─── Material supplied ───

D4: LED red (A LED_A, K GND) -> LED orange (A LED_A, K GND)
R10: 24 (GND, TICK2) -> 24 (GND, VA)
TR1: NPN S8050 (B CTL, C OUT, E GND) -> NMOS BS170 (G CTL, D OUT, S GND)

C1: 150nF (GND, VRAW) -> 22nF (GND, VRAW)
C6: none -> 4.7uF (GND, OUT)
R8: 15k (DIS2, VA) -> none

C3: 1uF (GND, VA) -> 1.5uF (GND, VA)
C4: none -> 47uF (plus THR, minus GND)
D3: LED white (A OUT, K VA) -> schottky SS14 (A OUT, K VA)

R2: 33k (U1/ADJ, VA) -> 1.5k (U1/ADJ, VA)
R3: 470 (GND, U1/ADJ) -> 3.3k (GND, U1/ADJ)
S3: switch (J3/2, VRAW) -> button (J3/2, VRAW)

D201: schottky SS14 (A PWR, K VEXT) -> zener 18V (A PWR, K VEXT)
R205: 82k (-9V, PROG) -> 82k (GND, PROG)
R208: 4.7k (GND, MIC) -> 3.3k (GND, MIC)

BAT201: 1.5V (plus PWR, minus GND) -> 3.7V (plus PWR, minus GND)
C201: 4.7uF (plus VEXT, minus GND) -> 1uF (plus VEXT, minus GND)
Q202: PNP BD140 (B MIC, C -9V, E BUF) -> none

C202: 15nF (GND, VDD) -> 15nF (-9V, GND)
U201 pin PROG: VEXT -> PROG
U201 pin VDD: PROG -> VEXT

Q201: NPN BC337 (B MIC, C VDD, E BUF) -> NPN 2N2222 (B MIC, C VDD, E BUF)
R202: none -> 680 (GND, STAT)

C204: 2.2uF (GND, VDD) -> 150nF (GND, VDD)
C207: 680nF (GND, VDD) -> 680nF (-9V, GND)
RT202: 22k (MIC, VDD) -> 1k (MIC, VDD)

───

The lines to output run from the one containing "U201 pin VDD: PROG -> VEXT" to the last line of the entries; give them back exactly.

U201 pin VDD: PROG -> VEXT

Q201: NPN BC337 (B MIC, C VDD, E BUF) -> NPN 2N2222 (B MIC, C VDD, E BUF)
R202: none -> 680 (GND, STAT)

C204: 2.2uF (GND, VDD) -> 150nF (GND, VDD)
C207: 680nF (GND, VDD) -> 680nF (-9V, GND)
RT202: 22k (MIC, VDD) -> 1k (MIC, VDD)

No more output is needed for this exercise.